Every line of the listing below should be written out exactly, minus its pictures.
-- Opening Marker --
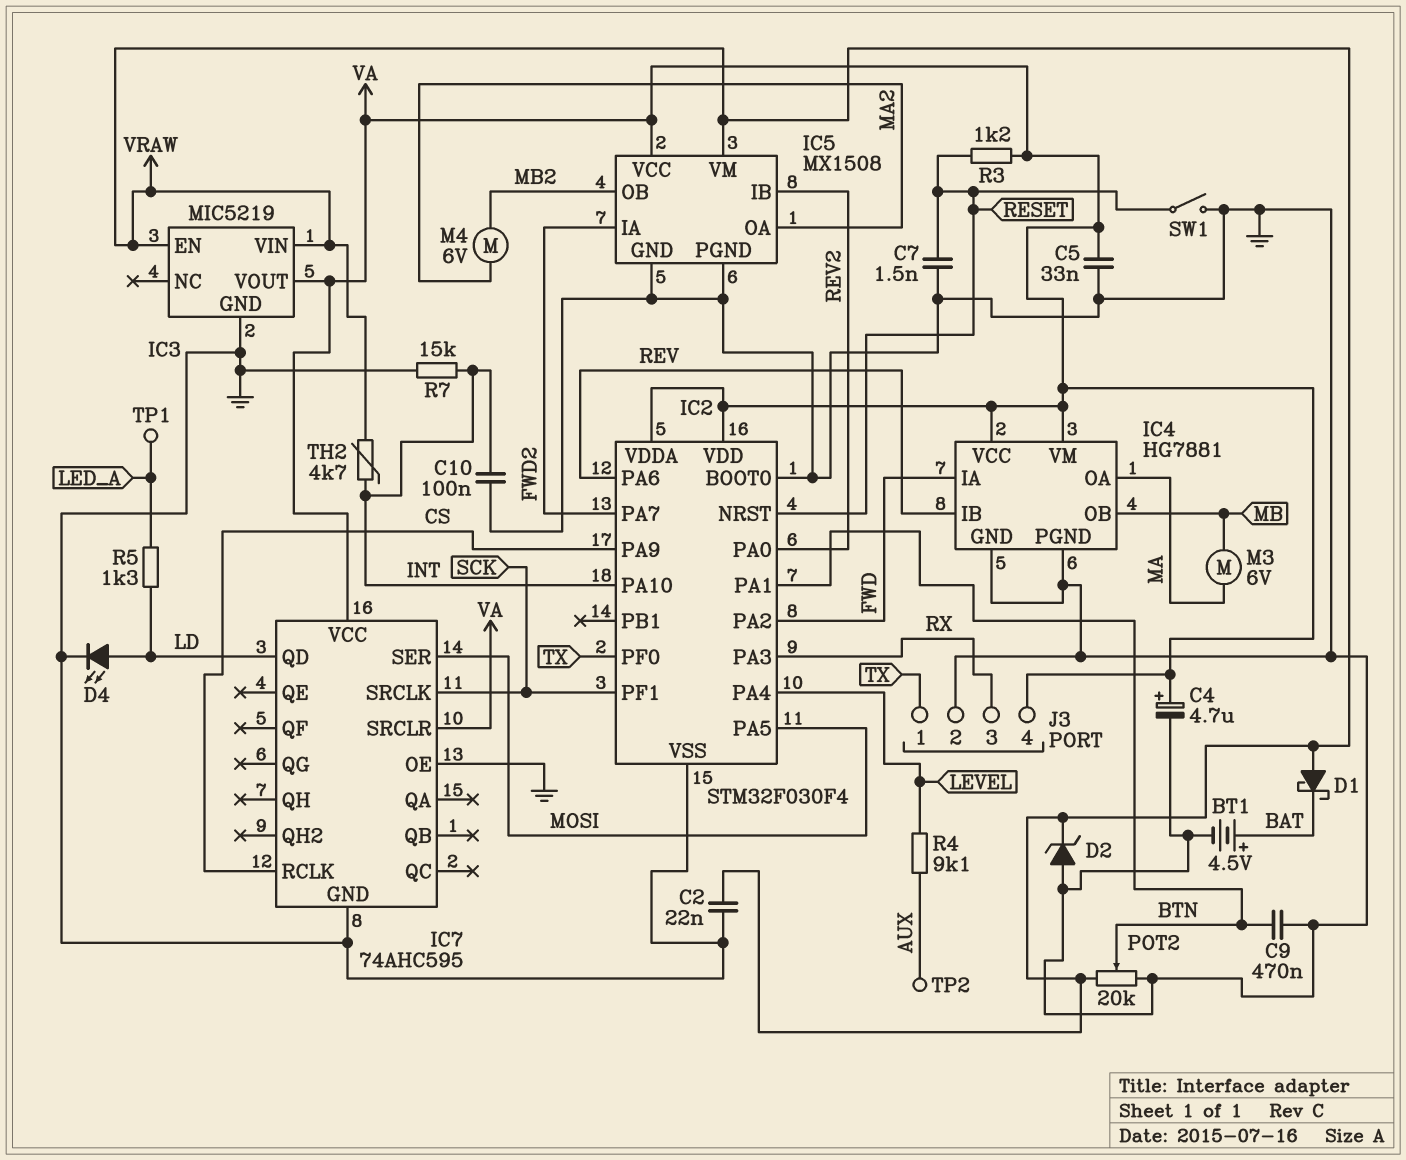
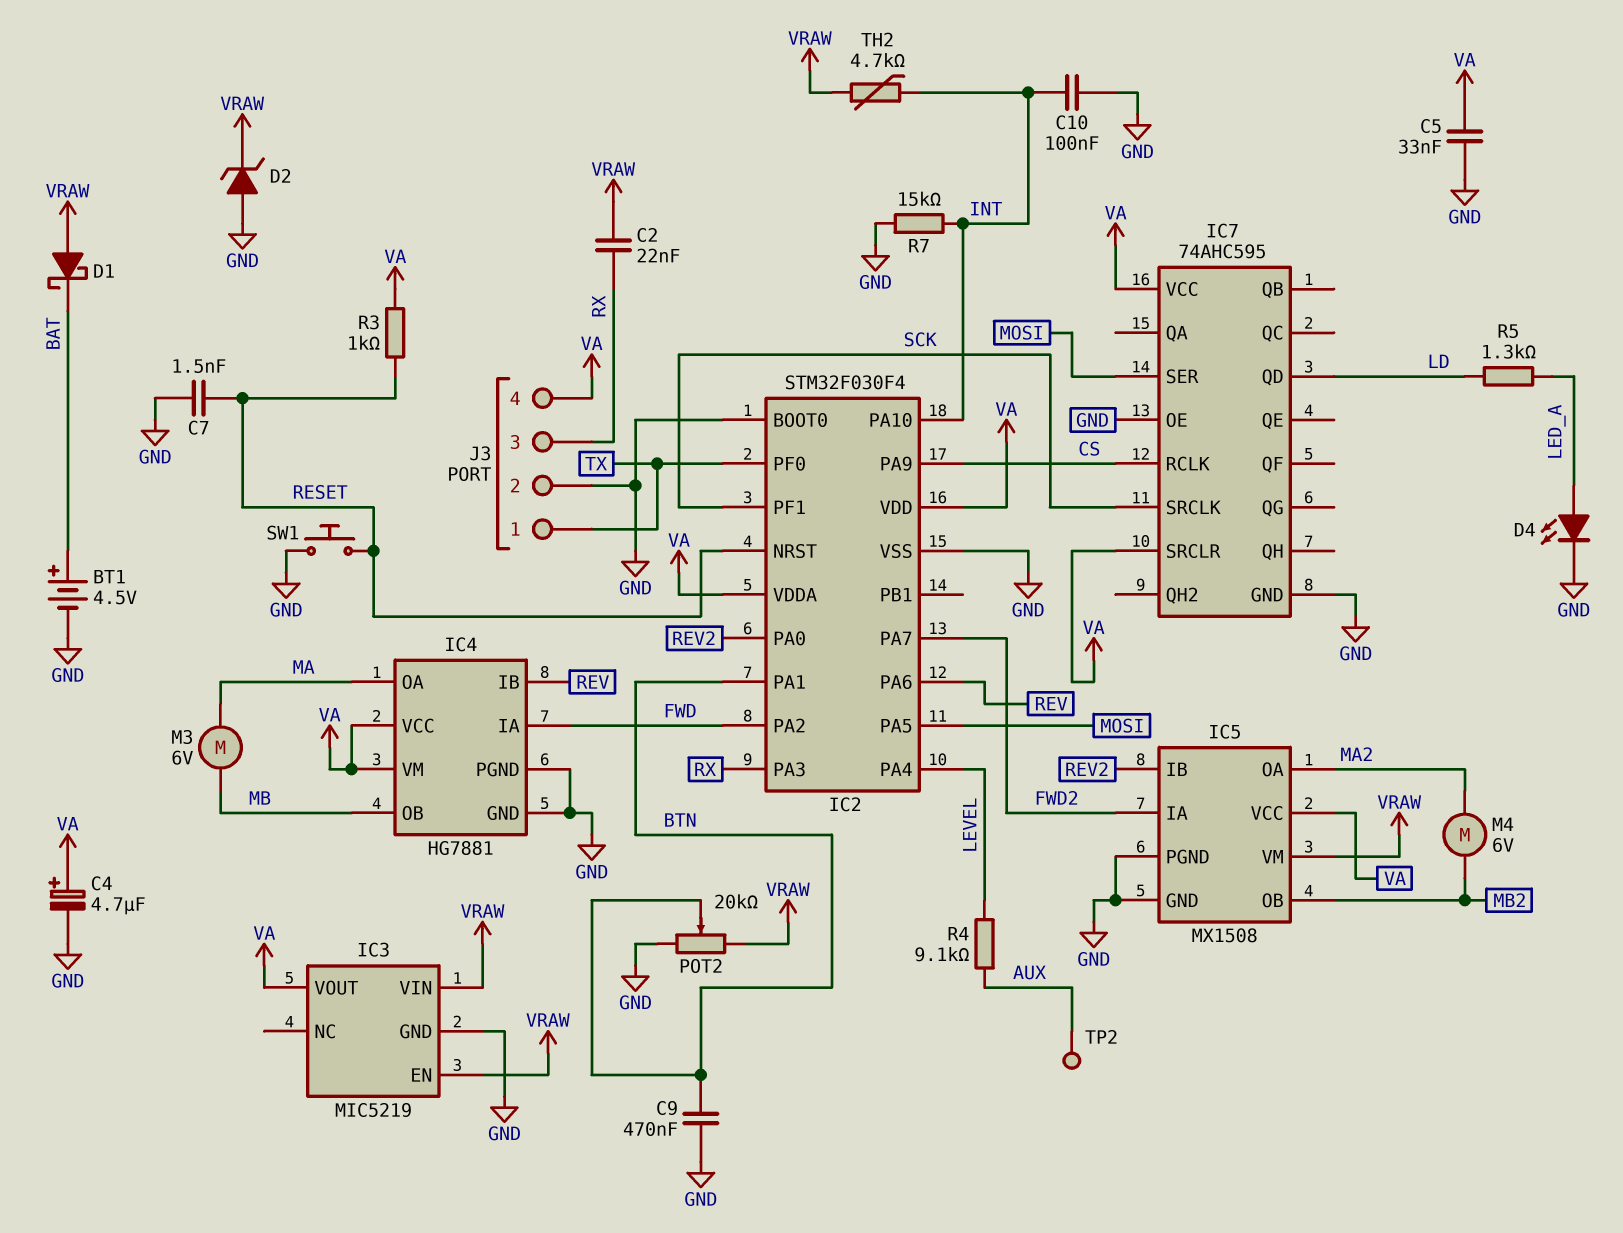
C2: 22nF (GND, VRAW) -> 22nF (RX, VRAW)
D4: LED (A LD, K GND) -> LED (A LED_A, K GND)
R3: 1.2k (RESET, VA) -> 1k (RESET, VA)
SW1: switch (GND, RESET) -> button (GND, RESET)
TP1: test point (LED_A) -> none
-- Closing Marker --
#### ANSWER TO THIS TASK
C2: 22nF (GND, VRAW) -> 22nF (RX, VRAW)
D4: LED (A LD, K GND) -> LED (A LED_A, K GND)
R3: 1.2k (RESET, VA) -> 1k (RESET, VA)
SW1: switch (GND, RESET) -> button (GND, RESET)
TP1: test point (LED_A) -> none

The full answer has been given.